■ TASK DETAILS
What lines below include the string "green"? Pick them out and copy them.

Object transformation records
================
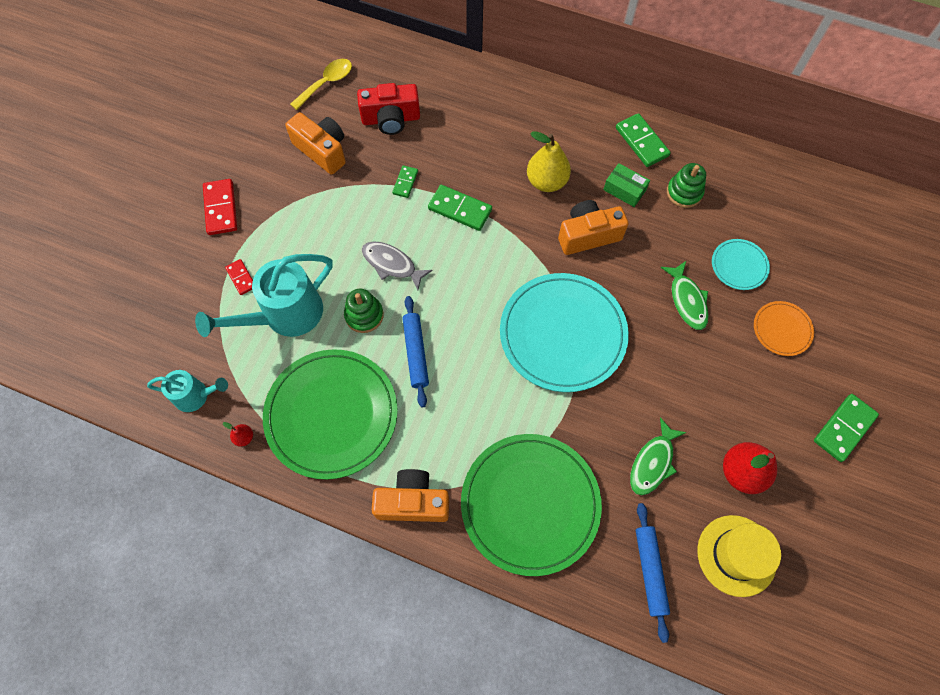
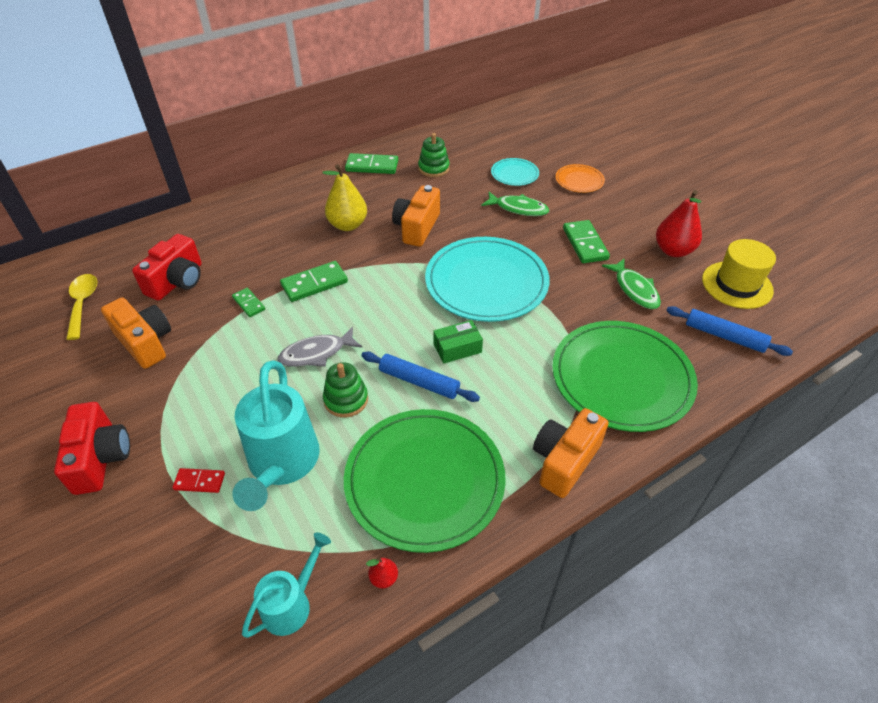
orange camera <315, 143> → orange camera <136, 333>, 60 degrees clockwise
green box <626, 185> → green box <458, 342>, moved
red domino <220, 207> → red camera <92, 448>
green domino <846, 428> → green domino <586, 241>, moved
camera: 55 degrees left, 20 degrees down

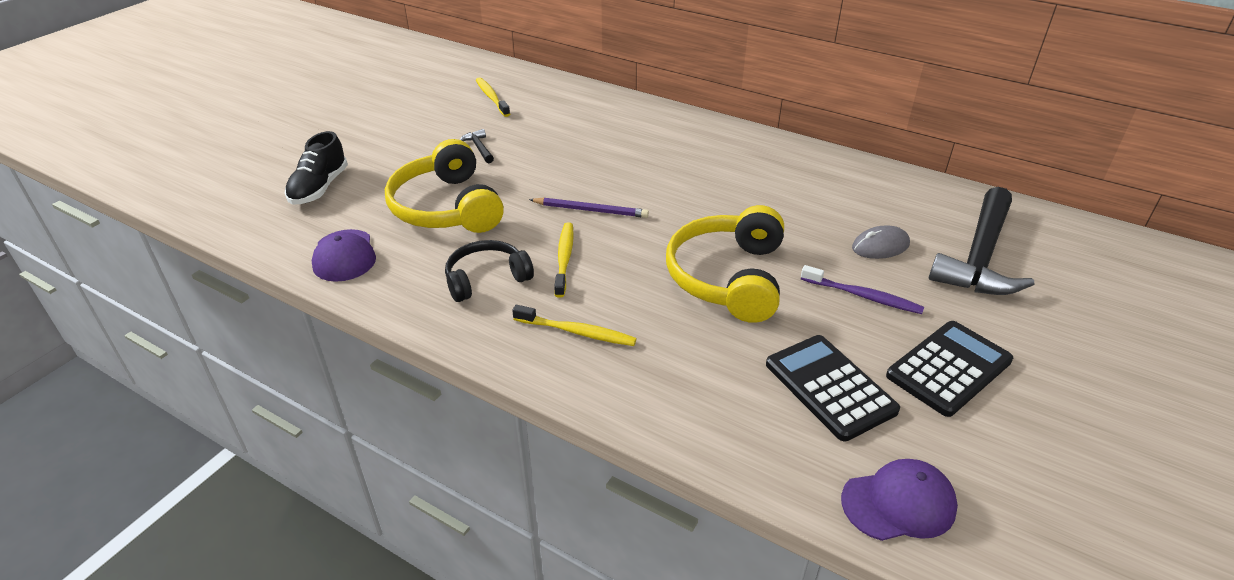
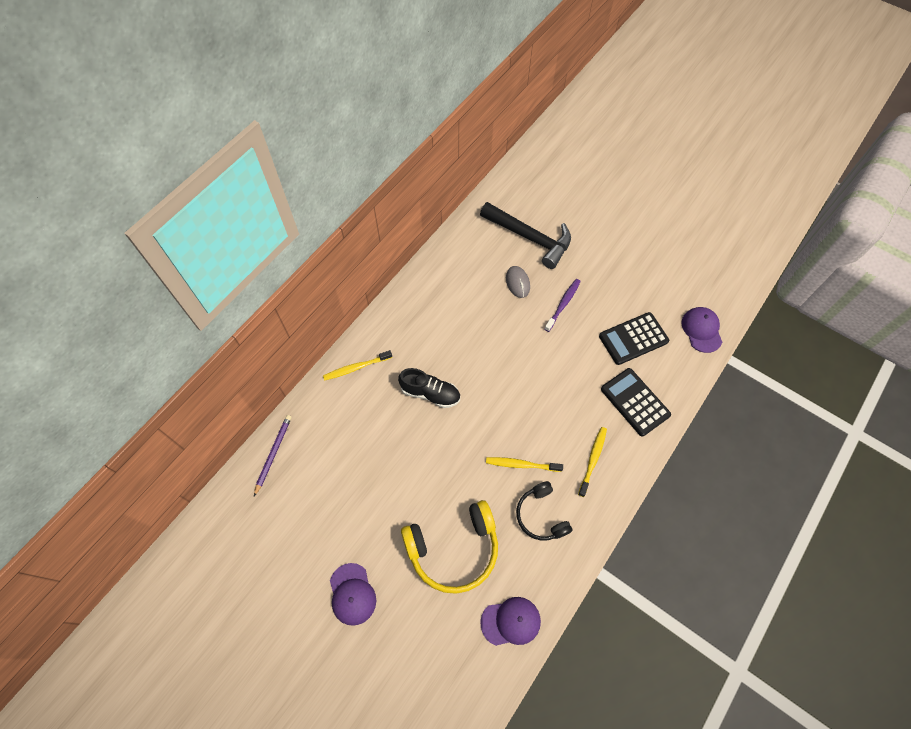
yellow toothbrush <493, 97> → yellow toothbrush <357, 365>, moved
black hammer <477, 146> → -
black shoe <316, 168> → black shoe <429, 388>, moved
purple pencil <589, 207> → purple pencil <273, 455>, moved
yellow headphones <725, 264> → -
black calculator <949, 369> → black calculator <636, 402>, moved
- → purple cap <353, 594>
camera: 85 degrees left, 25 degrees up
================
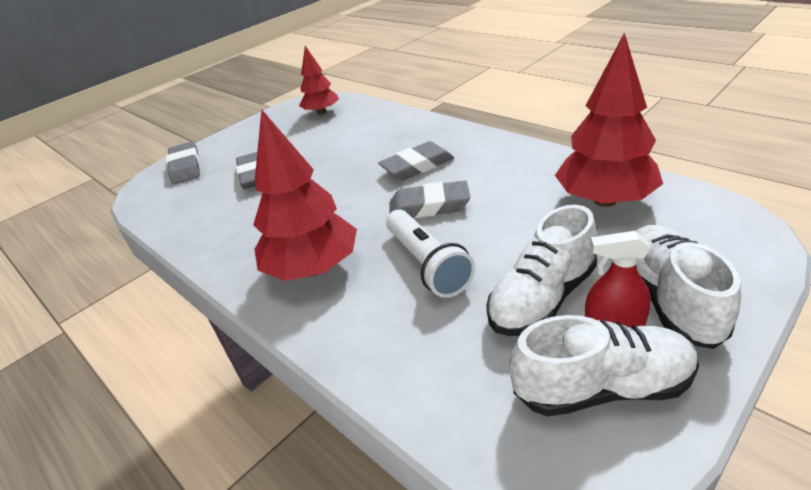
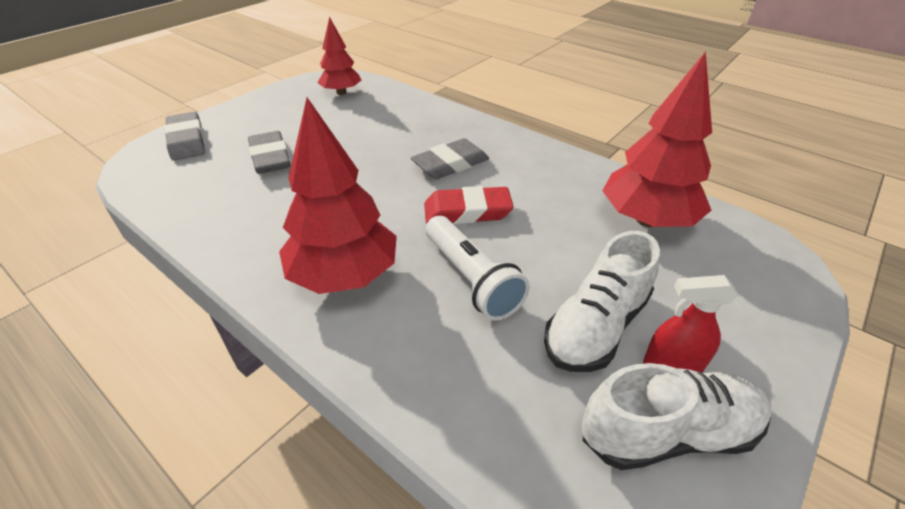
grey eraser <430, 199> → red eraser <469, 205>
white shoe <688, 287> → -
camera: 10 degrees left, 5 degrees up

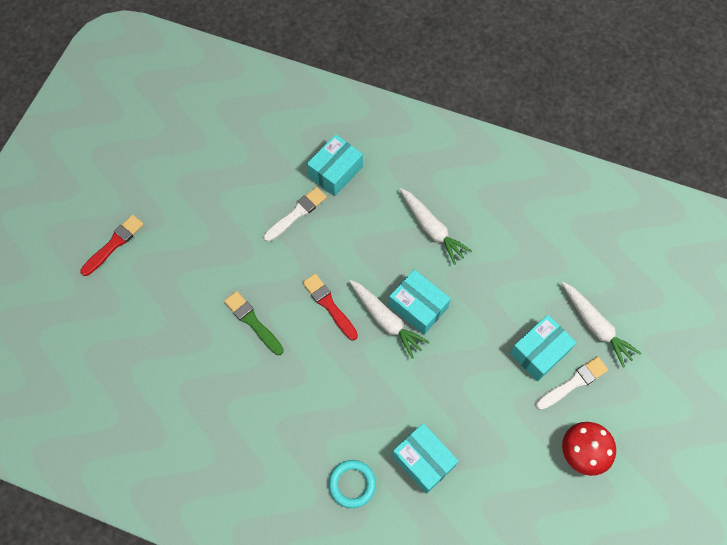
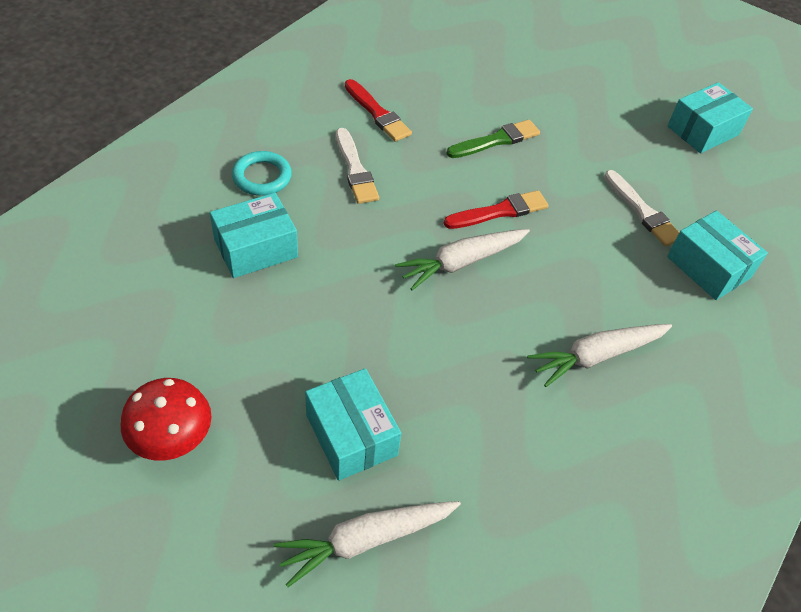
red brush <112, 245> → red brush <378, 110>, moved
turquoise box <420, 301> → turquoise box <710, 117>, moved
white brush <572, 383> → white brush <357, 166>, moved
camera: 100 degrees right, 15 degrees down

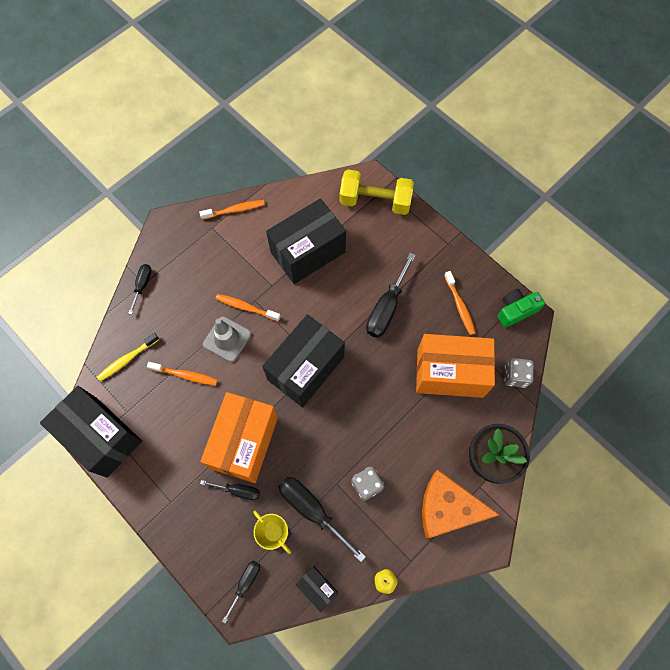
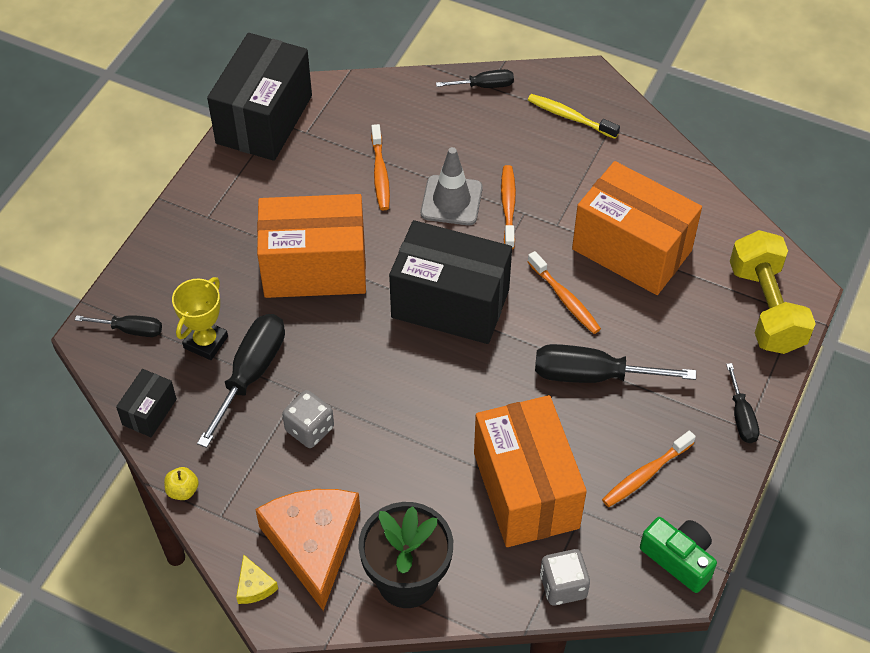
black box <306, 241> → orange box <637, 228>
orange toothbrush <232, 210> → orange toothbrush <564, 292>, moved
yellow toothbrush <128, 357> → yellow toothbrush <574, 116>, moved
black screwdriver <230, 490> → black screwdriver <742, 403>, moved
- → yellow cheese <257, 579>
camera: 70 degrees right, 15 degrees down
================
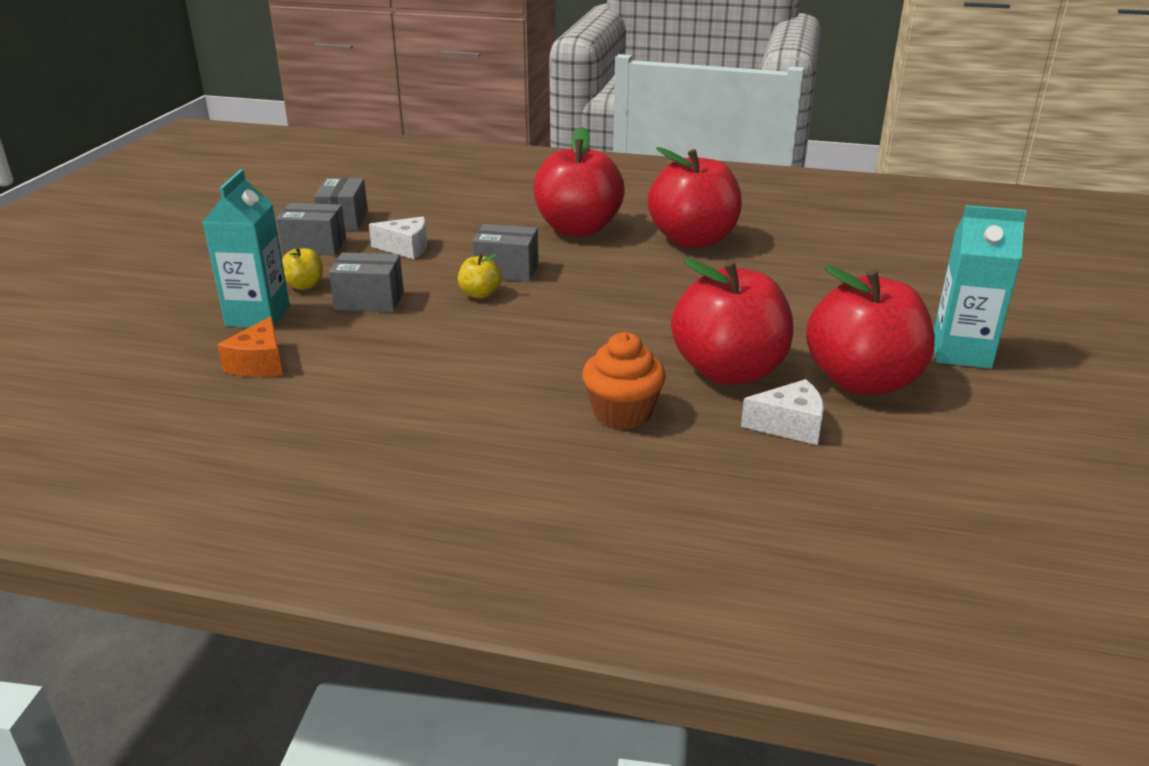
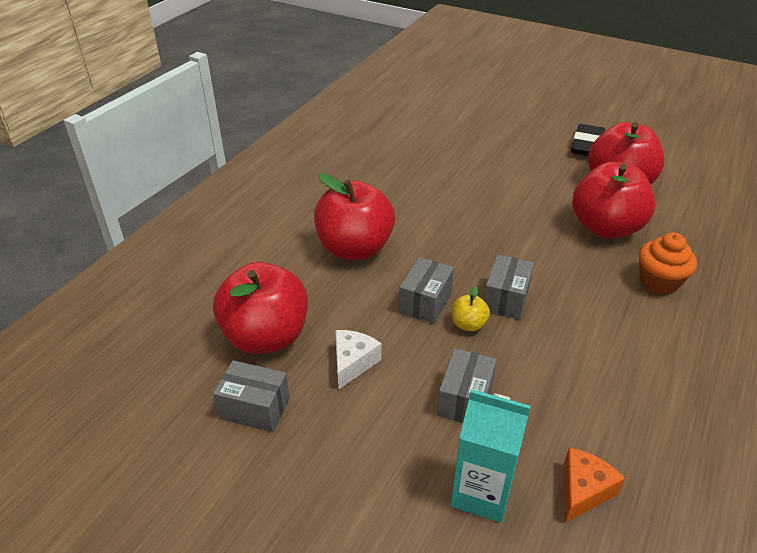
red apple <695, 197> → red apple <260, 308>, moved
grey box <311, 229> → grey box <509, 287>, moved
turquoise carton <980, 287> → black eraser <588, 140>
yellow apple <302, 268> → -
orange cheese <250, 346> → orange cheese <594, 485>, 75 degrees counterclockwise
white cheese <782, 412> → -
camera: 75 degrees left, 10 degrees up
================
■ ANSWER SPACE
green box <626, 185> → green box <458, 342>, moved
green domino <846, 428> → green domino <586, 241>, moved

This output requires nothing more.